__DATASET RECORDS__
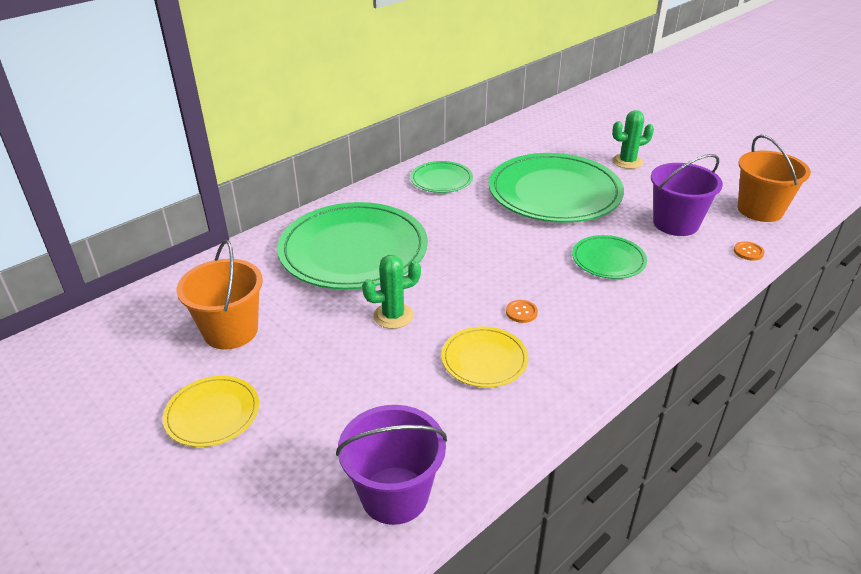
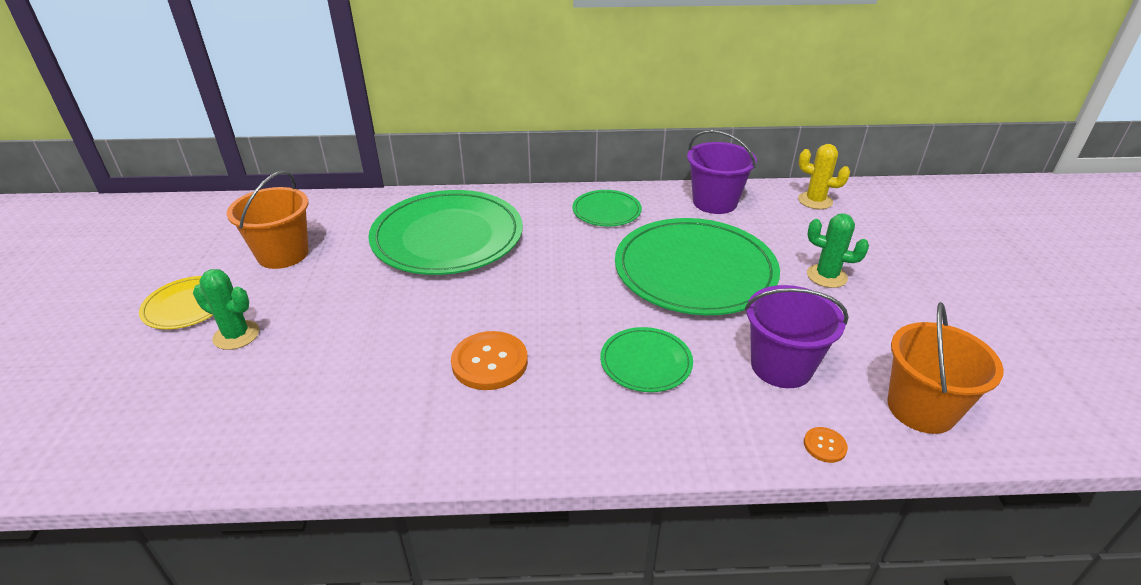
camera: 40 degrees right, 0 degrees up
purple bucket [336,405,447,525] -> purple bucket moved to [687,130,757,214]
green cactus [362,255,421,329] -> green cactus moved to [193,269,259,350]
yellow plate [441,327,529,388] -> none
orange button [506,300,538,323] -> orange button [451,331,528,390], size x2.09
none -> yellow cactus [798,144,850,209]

==

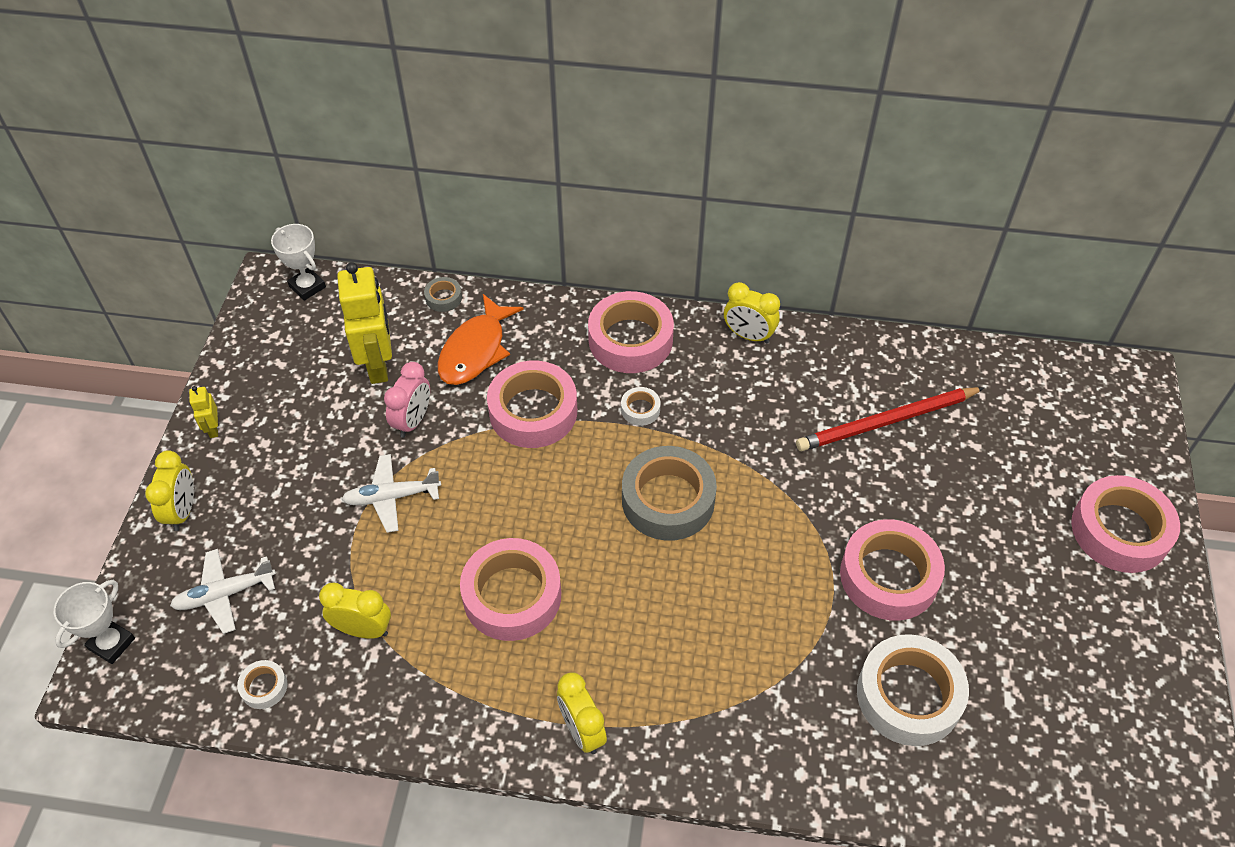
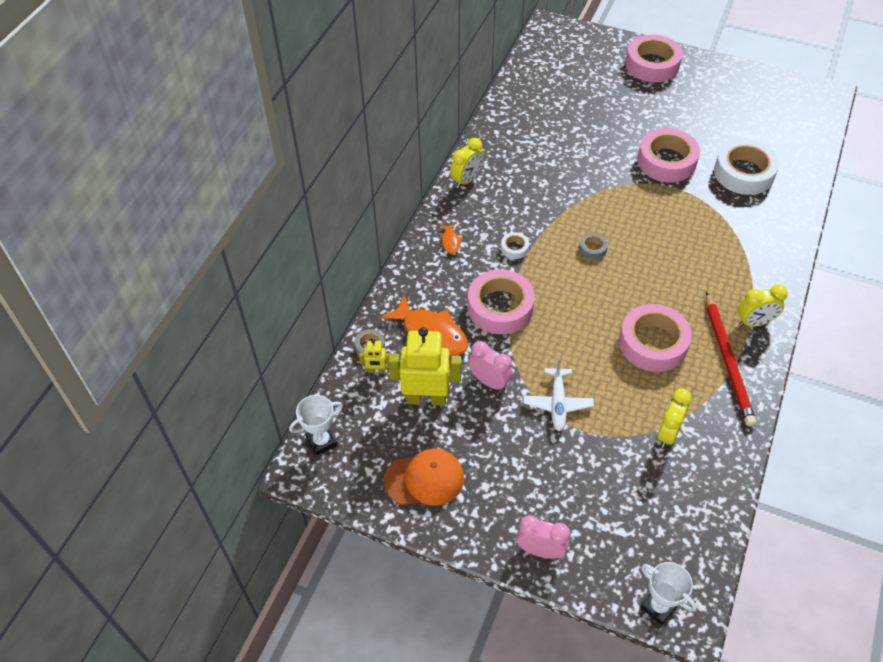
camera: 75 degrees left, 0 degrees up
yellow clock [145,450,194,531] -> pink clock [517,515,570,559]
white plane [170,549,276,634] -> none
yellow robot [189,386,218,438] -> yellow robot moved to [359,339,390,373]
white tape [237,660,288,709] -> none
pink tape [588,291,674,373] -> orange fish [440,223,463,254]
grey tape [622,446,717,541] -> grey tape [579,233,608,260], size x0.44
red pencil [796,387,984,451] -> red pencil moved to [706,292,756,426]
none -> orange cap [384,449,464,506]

__DESCRIPTION OF THE TASK__
Transcribe, exactly and without additions, the lines of the records above, beginning with the line that contains "camera: 40 degrees right, 0 degrees up" and ending with the line that contains "none -> yellow cactus [798,144,850,209]", both included.

__OUTPUT FOR THIS TASK__
camera: 40 degrees right, 0 degrees up
purple bucket [336,405,447,525] -> purple bucket moved to [687,130,757,214]
green cactus [362,255,421,329] -> green cactus moved to [193,269,259,350]
yellow plate [441,327,529,388] -> none
orange button [506,300,538,323] -> orange button [451,331,528,390], size x2.09
none -> yellow cactus [798,144,850,209]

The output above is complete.